> **What the task asks**
Each line of the listing that contains the word "green" is to be copied.
>>>>
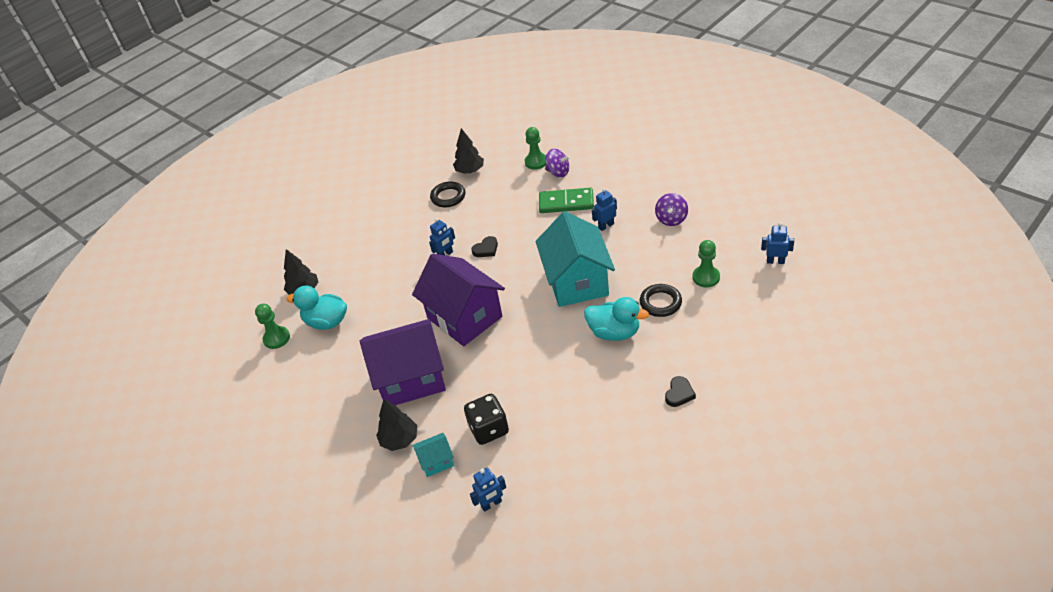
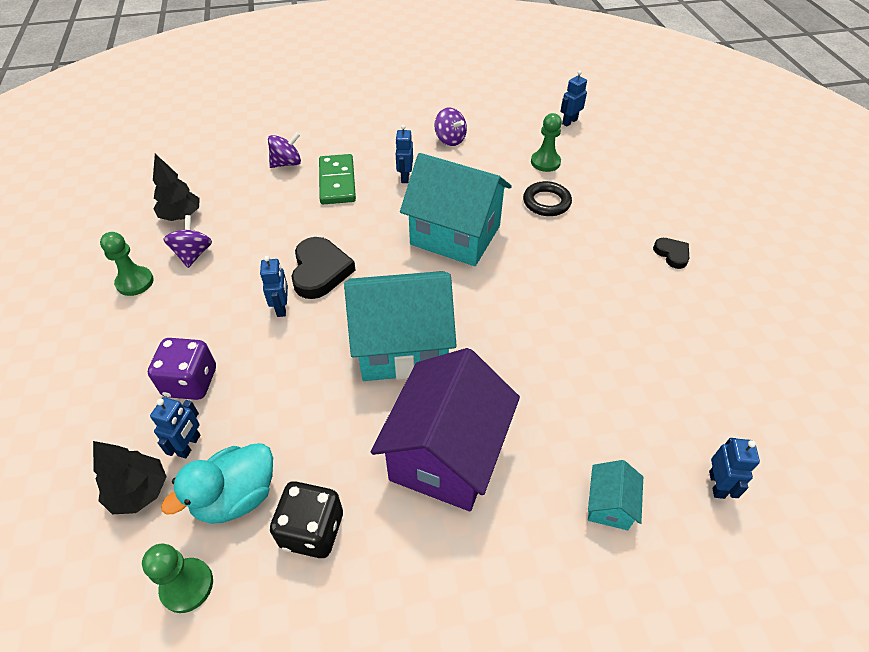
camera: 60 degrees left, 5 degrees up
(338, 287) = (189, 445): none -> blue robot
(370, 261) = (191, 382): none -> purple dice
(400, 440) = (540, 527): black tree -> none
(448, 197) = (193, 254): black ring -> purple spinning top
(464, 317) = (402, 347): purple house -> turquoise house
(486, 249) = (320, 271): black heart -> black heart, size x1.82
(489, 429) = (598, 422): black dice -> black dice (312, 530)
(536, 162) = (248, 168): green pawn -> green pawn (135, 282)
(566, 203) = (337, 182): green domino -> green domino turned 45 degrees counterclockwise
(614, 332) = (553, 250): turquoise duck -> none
<<<<
> **Response**
(536, 162) = (248, 168): green pawn -> green pawn (135, 282)
(566, 203) = (337, 182): green domino -> green domino turned 45 degrees counterclockwise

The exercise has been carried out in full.